Task: Starting at the line that contains "D1: schottky SS34" and ending at the line that contains "R1: none -> 11k (+9V, N003)", the lines below are to be given again exactly, with nothing added.

Exercise data:
========

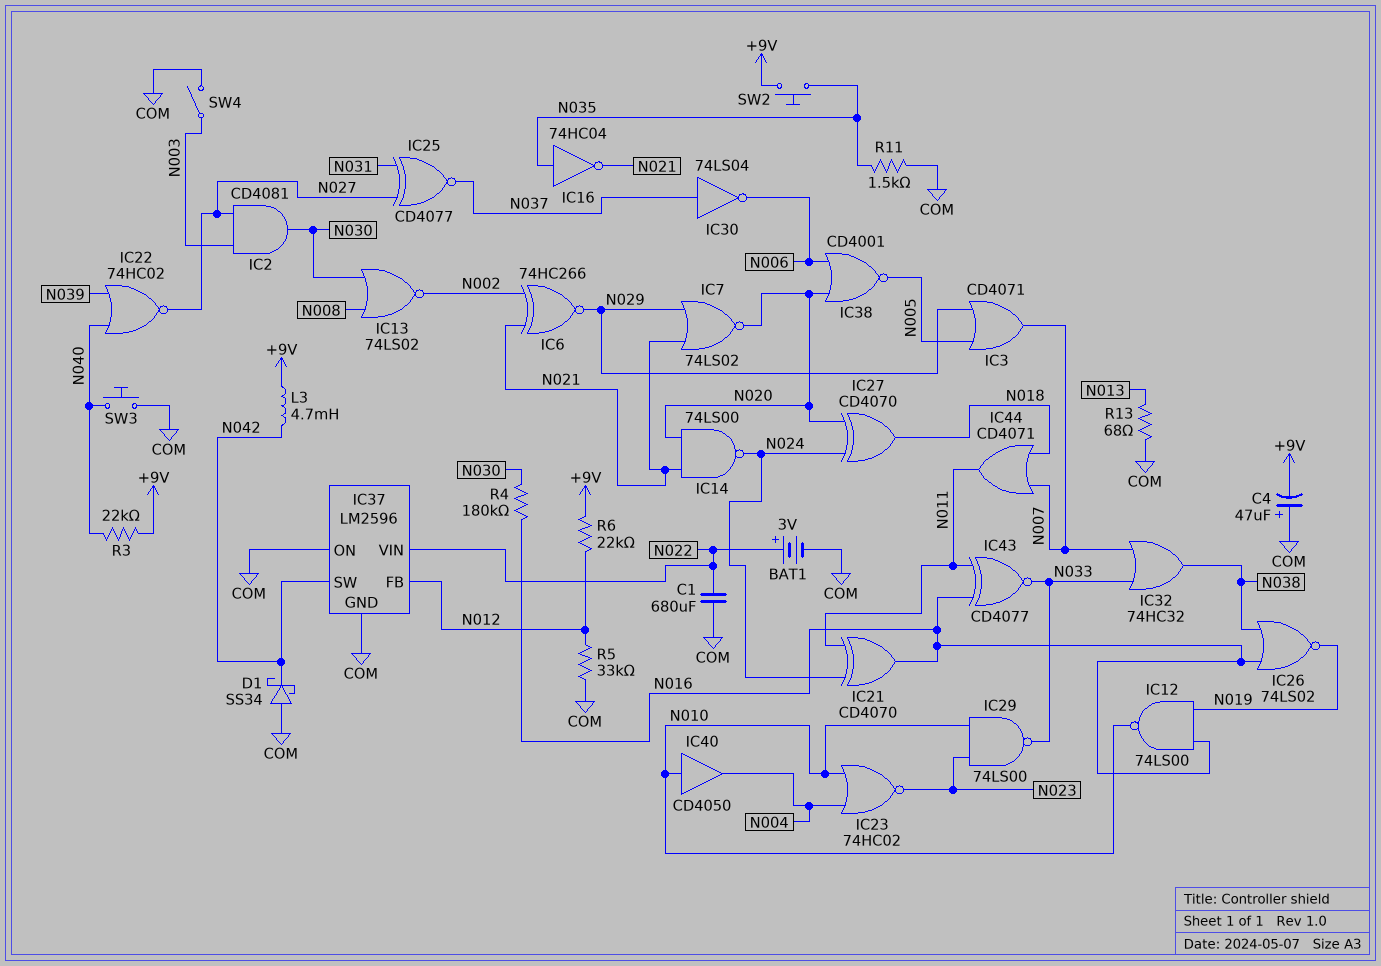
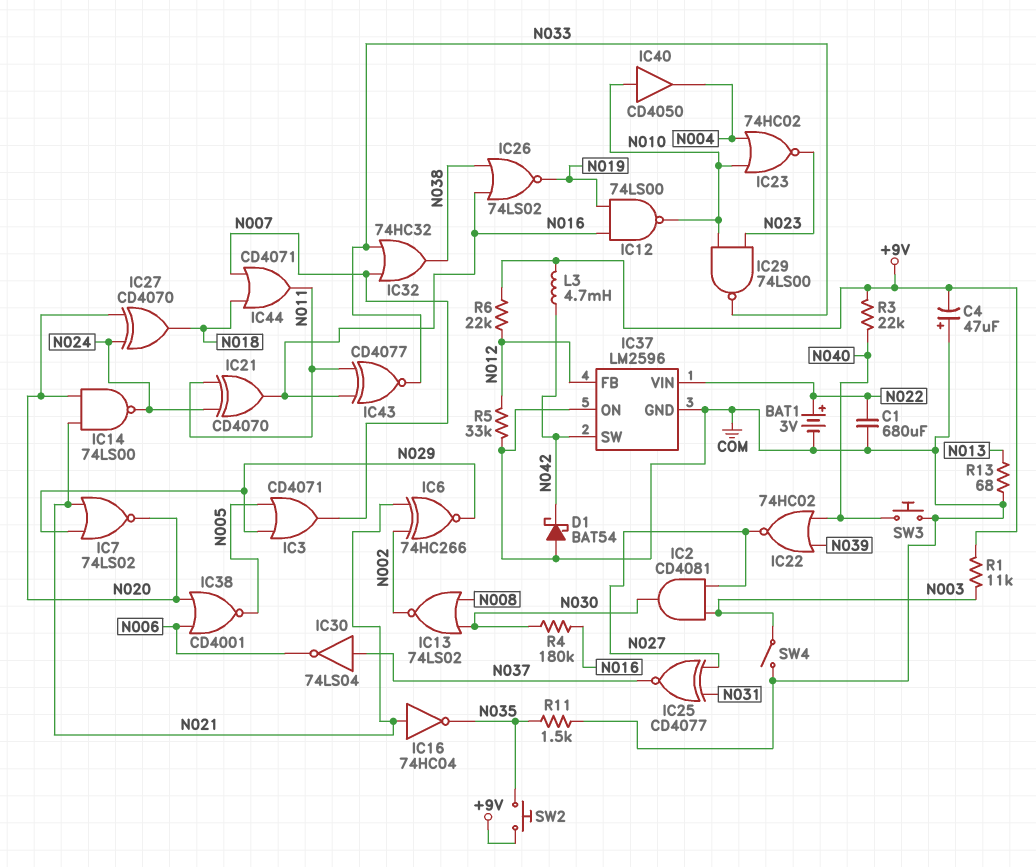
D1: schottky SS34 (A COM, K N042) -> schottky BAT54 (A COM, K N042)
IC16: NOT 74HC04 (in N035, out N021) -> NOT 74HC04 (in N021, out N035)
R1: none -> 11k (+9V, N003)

========

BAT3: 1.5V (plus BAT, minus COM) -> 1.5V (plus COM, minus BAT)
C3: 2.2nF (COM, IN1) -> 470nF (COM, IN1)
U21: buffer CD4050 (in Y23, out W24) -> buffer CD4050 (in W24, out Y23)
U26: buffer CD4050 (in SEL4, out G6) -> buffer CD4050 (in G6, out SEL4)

========

Your solution:
D1: schottky SS34 (A COM, K N042) -> schottky BAT54 (A COM, K N042)
IC16: NOT 74HC04 (in N035, out N021) -> NOT 74HC04 (in N021, out N035)
R1: none -> 11k (+9V, N003)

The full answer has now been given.